- [Work task]:
In this exercise, return the whole listing exactly, excluding any images.

══ Exercise inputs ══

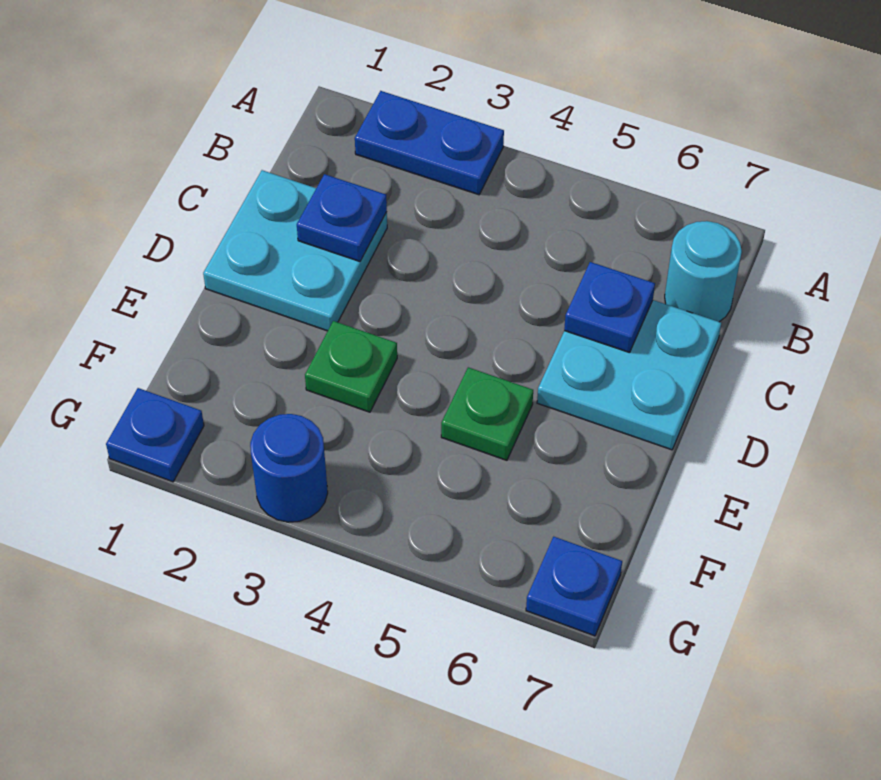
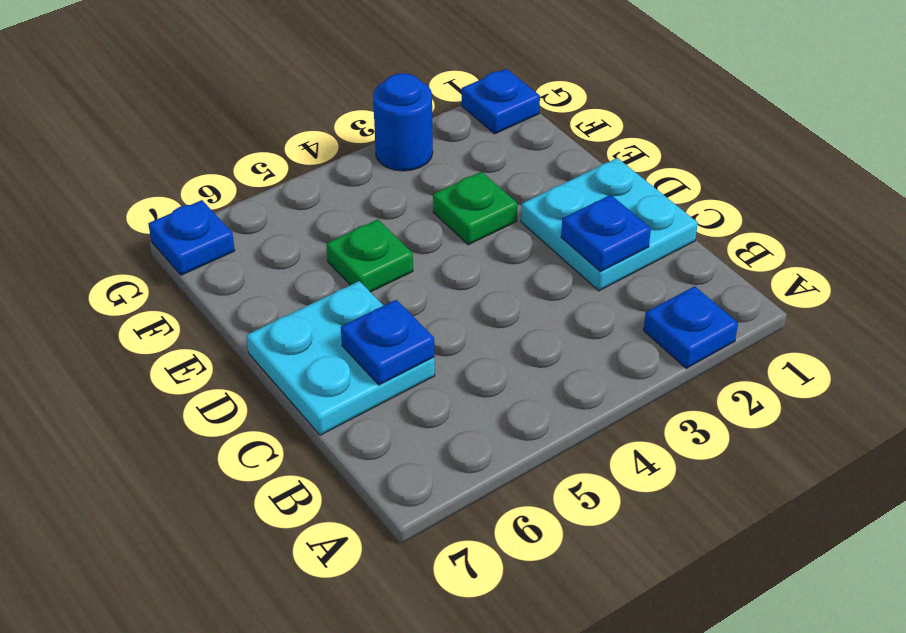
blue plate A2:A3 level 1 -> blue plate A2 level 1
cyan round brick B7 level 1 -> none

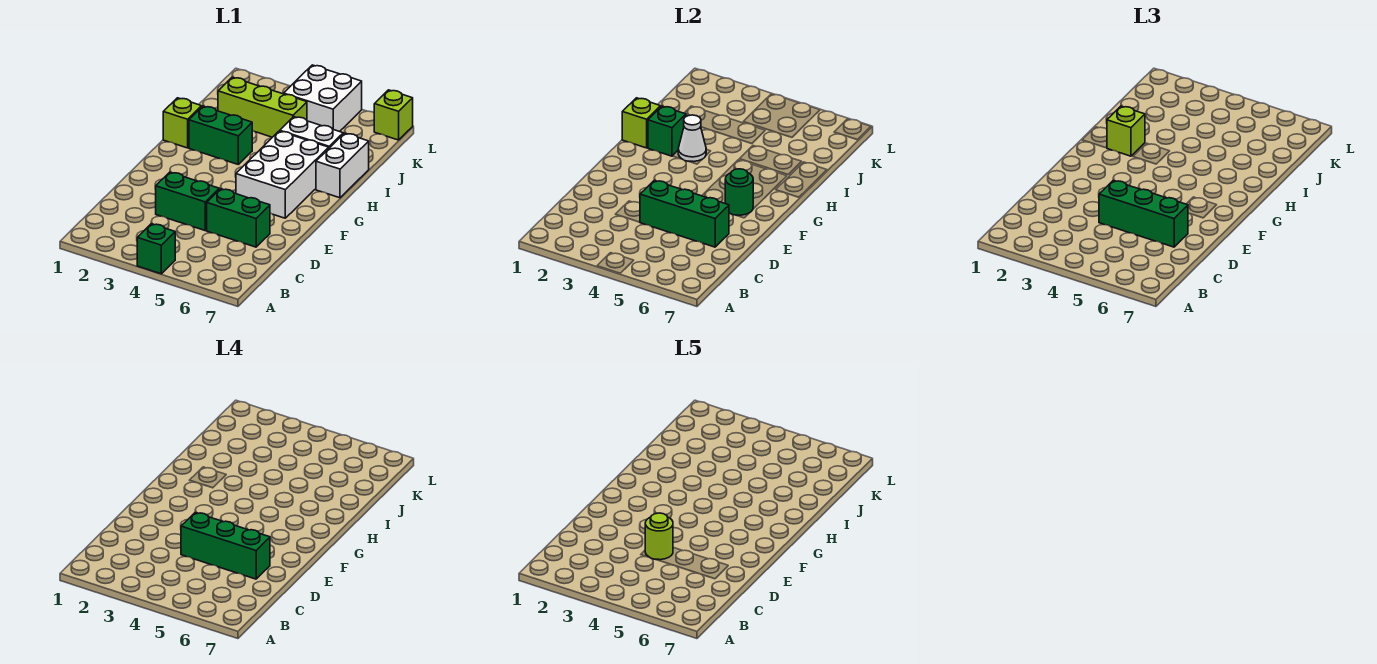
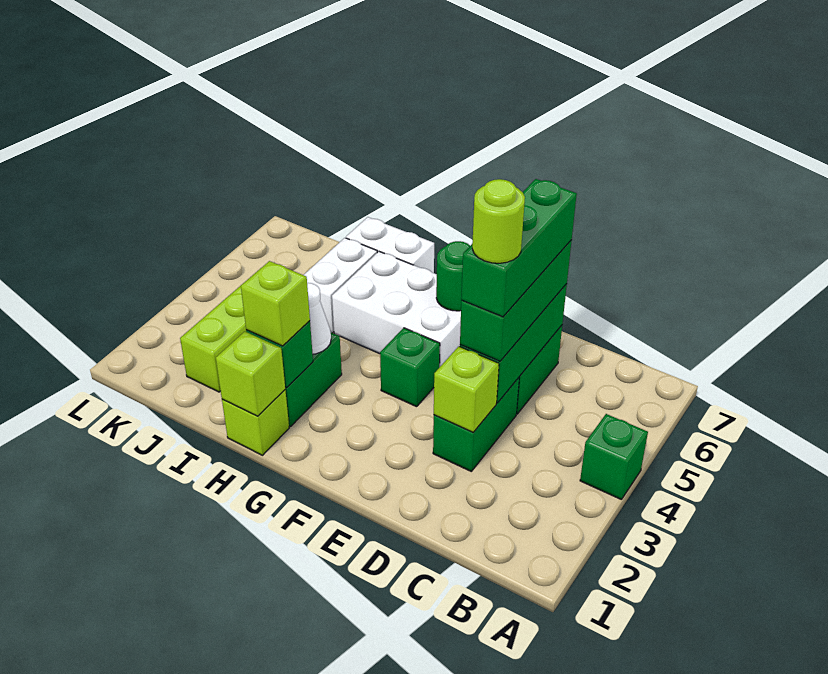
none -> green brick F4 level 1
white brick K4:L5 level 1 -> none
lime brick L7 level 1 -> lime brick D3 level 2

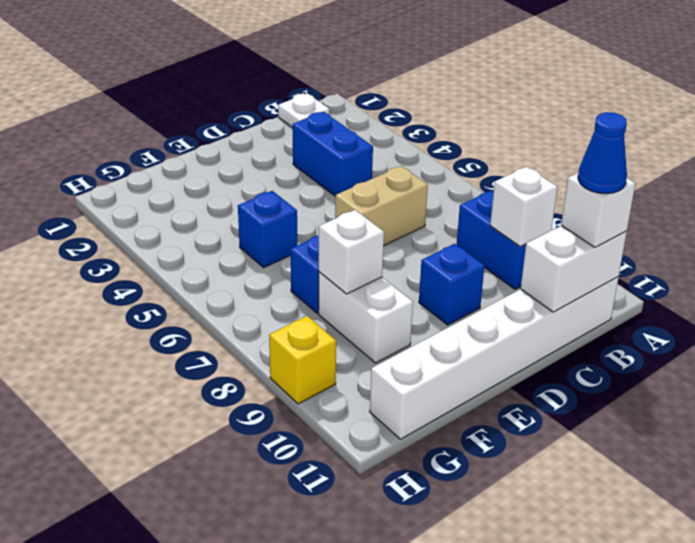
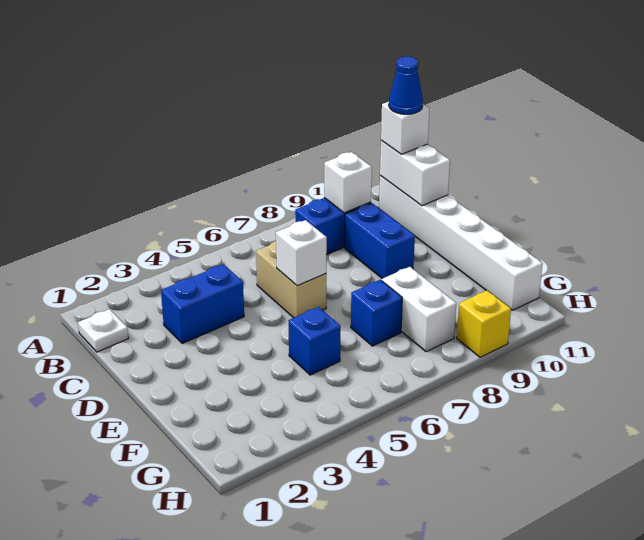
blue brick D9 level 1 -> blue brick C9:D9 level 1
white brick F8:F9 level 1 -> white brick F8:G8 level 1
white brick F8 level 2 -> white brick D6 level 2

═══

- [Exercise solution]:
blue plate A2:A3 level 1 -> blue plate A2 level 1
cyan round brick B7 level 1 -> none

none -> green brick F4 level 1
white brick K4:L5 level 1 -> none
lime brick L7 level 1 -> lime brick D3 level 2

blue brick D9 level 1 -> blue brick C9:D9 level 1
white brick F8:F9 level 1 -> white brick F8:G8 level 1
white brick F8 level 2 -> white brick D6 level 2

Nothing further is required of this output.